◆ WHAT THIS TASK INVOLVES ◆
Copy each line of the following material exactly.

◆ INFORMATION ◆
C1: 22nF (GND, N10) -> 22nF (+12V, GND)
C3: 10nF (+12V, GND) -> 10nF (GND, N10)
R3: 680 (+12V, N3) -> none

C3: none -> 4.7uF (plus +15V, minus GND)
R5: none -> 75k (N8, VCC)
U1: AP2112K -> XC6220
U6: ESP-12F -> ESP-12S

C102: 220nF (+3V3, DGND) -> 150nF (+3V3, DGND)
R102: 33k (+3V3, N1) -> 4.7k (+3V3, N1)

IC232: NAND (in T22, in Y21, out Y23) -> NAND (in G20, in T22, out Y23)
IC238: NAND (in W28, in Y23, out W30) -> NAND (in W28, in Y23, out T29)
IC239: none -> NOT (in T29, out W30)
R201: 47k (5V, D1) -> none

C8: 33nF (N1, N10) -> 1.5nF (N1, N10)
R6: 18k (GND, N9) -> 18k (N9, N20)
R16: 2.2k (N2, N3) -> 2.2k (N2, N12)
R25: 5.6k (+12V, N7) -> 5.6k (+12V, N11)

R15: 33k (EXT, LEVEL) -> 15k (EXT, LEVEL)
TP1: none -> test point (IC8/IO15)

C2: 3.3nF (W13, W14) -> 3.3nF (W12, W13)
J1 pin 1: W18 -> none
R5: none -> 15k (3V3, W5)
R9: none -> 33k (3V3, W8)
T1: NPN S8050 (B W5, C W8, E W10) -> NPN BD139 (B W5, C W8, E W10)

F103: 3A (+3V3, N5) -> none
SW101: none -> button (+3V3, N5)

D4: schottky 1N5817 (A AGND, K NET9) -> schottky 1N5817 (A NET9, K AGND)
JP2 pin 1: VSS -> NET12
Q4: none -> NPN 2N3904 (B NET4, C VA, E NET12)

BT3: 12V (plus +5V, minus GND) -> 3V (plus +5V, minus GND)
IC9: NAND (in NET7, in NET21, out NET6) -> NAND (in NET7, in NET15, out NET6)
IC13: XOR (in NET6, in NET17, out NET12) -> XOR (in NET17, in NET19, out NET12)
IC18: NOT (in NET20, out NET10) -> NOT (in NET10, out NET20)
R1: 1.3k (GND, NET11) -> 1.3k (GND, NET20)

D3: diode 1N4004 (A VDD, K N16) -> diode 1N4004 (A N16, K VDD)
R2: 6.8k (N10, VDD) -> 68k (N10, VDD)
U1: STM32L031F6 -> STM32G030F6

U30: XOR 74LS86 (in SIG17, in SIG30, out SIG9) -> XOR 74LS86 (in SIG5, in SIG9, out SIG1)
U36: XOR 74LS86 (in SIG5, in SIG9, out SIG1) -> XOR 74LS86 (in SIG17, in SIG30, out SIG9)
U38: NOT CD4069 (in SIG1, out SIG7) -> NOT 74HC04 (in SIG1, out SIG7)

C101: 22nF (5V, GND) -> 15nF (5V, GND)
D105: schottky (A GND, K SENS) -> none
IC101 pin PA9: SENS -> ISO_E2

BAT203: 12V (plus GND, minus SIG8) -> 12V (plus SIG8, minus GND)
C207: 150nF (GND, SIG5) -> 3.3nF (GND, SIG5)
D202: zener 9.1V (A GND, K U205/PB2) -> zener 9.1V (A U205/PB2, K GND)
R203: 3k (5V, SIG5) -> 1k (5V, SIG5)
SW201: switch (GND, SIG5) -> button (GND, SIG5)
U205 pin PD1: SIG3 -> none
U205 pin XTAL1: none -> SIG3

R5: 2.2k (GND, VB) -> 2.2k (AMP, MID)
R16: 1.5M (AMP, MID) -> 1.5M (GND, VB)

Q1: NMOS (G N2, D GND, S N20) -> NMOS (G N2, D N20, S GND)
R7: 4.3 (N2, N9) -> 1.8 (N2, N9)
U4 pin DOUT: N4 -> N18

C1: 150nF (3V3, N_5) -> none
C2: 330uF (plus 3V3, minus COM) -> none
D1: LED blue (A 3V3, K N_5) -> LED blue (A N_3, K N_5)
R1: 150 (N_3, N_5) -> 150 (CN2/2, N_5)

◆ RESPONSE BELOW ◆
C1: 22nF (GND, N10) -> 22nF (+12V, GND)
C3: 10nF (+12V, GND) -> 10nF (GND, N10)
R3: 680 (+12V, N3) -> none

C3: none -> 4.7uF (plus +15V, minus GND)
R5: none -> 75k (N8, VCC)
U1: AP2112K -> XC6220
U6: ESP-12F -> ESP-12S

C102: 220nF (+3V3, DGND) -> 150nF (+3V3, DGND)
R102: 33k (+3V3, N1) -> 4.7k (+3V3, N1)

IC232: NAND (in T22, in Y21, out Y23) -> NAND (in G20, in T22, out Y23)
IC238: NAND (in W28, in Y23, out W30) -> NAND (in W28, in Y23, out T29)
IC239: none -> NOT (in T29, out W30)
R201: 47k (5V, D1) -> none

C8: 33nF (N1, N10) -> 1.5nF (N1, N10)
R6: 18k (GND, N9) -> 18k (N9, N20)
R16: 2.2k (N2, N3) -> 2.2k (N2, N12)
R25: 5.6k (+12V, N7) -> 5.6k (+12V, N11)

R15: 33k (EXT, LEVEL) -> 15k (EXT, LEVEL)
TP1: none -> test point (IC8/IO15)

C2: 3.3nF (W13, W14) -> 3.3nF (W12, W13)
J1 pin 1: W18 -> none
R5: none -> 15k (3V3, W5)
R9: none -> 33k (3V3, W8)
T1: NPN S8050 (B W5, C W8, E W10) -> NPN BD139 (B W5, C W8, E W10)

F103: 3A (+3V3, N5) -> none
SW101: none -> button (+3V3, N5)

D4: schottky 1N5817 (A AGND, K NET9) -> schottky 1N5817 (A NET9, K AGND)
JP2 pin 1: VSS -> NET12
Q4: none -> NPN 2N3904 (B NET4, C VA, E NET12)

BT3: 12V (plus +5V, minus GND) -> 3V (plus +5V, minus GND)
IC9: NAND (in NET7, in NET21, out NET6) -> NAND (in NET7, in NET15, out NET6)
IC13: XOR (in NET6, in NET17, out NET12) -> XOR (in NET17, in NET19, out NET12)
IC18: NOT (in NET20, out NET10) -> NOT (in NET10, out NET20)
R1: 1.3k (GND, NET11) -> 1.3k (GND, NET20)

D3: diode 1N4004 (A VDD, K N16) -> diode 1N4004 (A N16, K VDD)
R2: 6.8k (N10, VDD) -> 68k (N10, VDD)
U1: STM32L031F6 -> STM32G030F6

U30: XOR 74LS86 (in SIG17, in SIG30, out SIG9) -> XOR 74LS86 (in SIG5, in SIG9, out SIG1)
U36: XOR 74LS86 (in SIG5, in SIG9, out SIG1) -> XOR 74LS86 (in SIG17, in SIG30, out SIG9)
U38: NOT CD4069 (in SIG1, out SIG7) -> NOT 74HC04 (in SIG1, out SIG7)

C101: 22nF (5V, GND) -> 15nF (5V, GND)
D105: schottky (A GND, K SENS) -> none
IC101 pin PA9: SENS -> ISO_E2

BAT203: 12V (plus GND, minus SIG8) -> 12V (plus SIG8, minus GND)
C207: 150nF (GND, SIG5) -> 3.3nF (GND, SIG5)
D202: zener 9.1V (A GND, K U205/PB2) -> zener 9.1V (A U205/PB2, K GND)
R203: 3k (5V, SIG5) -> 1k (5V, SIG5)
SW201: switch (GND, SIG5) -> button (GND, SIG5)
U205 pin PD1: SIG3 -> none
U205 pin XTAL1: none -> SIG3

R5: 2.2k (GND, VB) -> 2.2k (AMP, MID)
R16: 1.5M (AMP, MID) -> 1.5M (GND, VB)

Q1: NMOS (G N2, D GND, S N20) -> NMOS (G N2, D N20, S GND)
R7: 4.3 (N2, N9) -> 1.8 (N2, N9)
U4 pin DOUT: N4 -> N18

C1: 150nF (3V3, N_5) -> none
C2: 330uF (plus 3V3, minus COM) -> none
D1: LED blue (A 3V3, K N_5) -> LED blue (A N_3, K N_5)
R1: 150 (N_3, N_5) -> 150 (CN2/2, N_5)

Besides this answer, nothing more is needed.